▶ Work request
Below are some records. Return exactly the lines from the one containing "green truck: 3 -> 0" through the one containing "green cutting board: 3 -> 4", both included, and only those.

▶ Information shown
"""
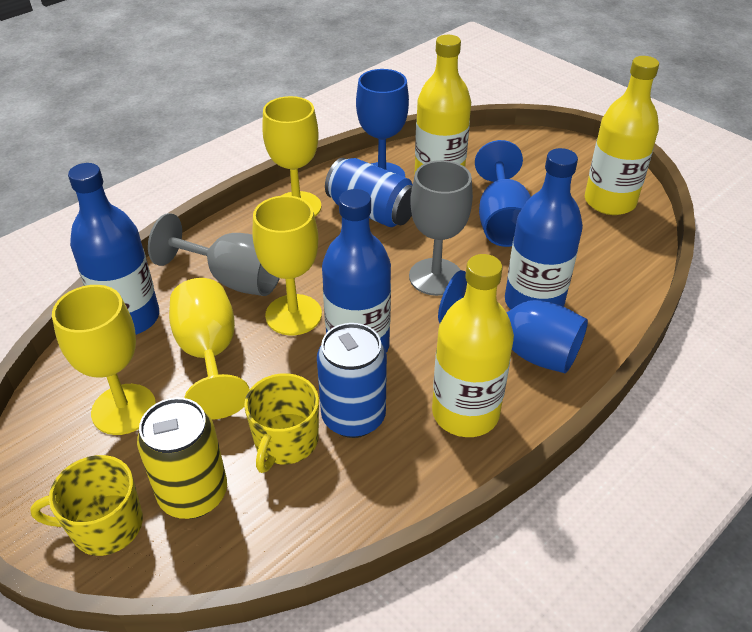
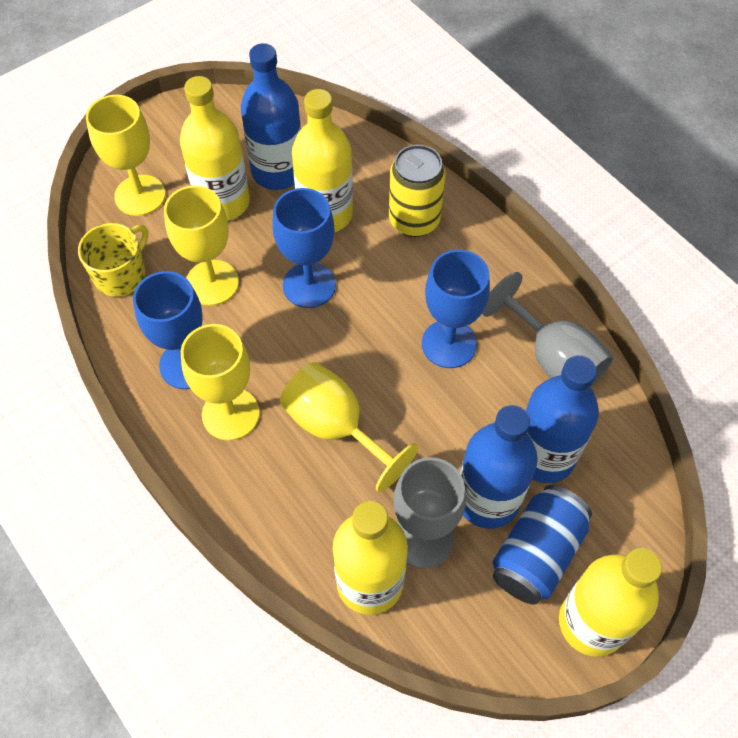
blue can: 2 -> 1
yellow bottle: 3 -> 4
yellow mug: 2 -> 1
"""
"""
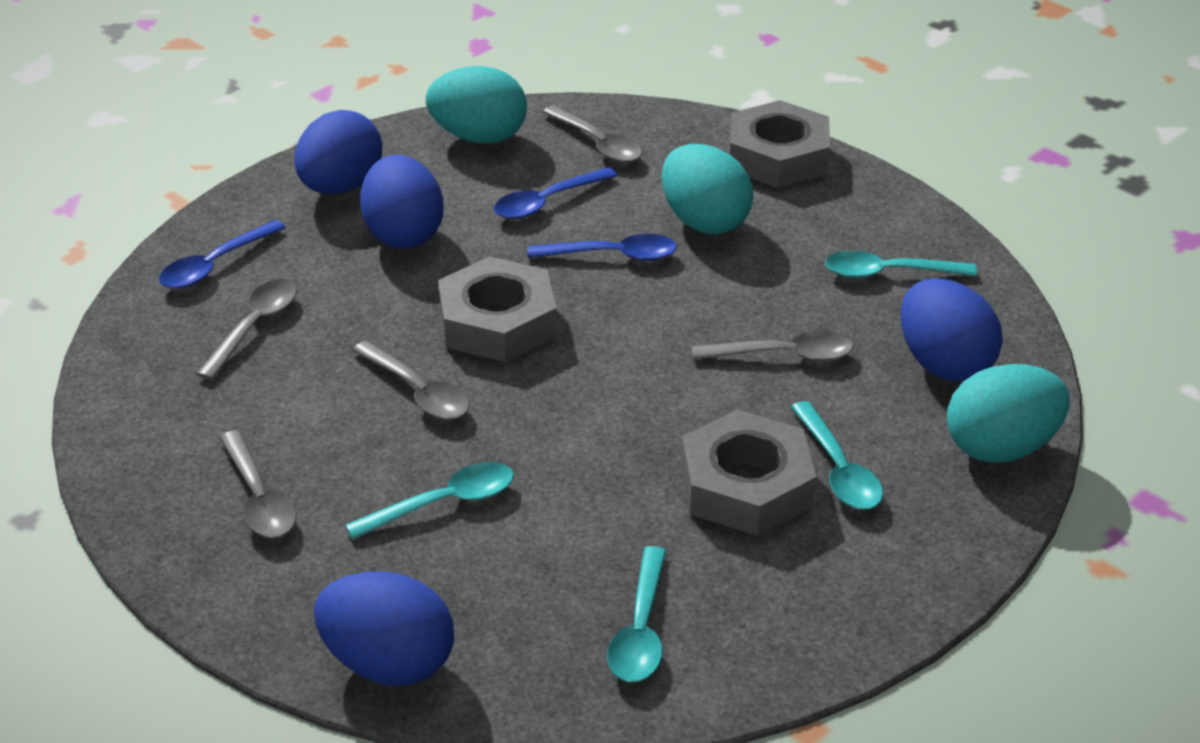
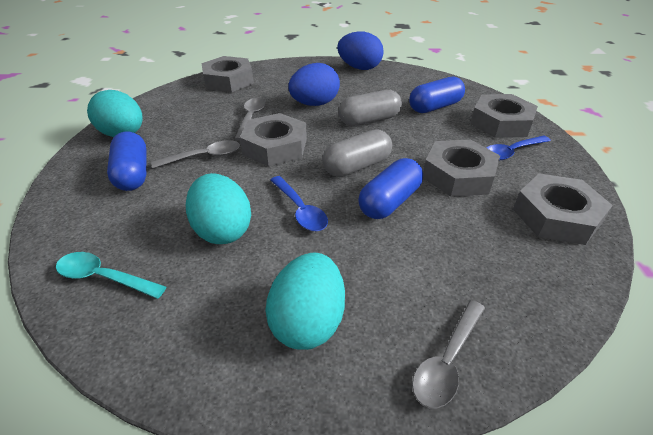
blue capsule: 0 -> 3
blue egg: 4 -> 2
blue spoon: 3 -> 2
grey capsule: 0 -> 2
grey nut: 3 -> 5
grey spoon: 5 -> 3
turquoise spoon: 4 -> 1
"""
"""
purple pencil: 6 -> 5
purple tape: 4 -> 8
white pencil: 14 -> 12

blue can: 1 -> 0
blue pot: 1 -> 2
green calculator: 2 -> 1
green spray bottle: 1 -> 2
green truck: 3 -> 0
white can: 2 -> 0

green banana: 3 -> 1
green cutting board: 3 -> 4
"""
▶ Output for this task
green truck: 3 -> 0
white can: 2 -> 0

green banana: 3 -> 1
green cutting board: 3 -> 4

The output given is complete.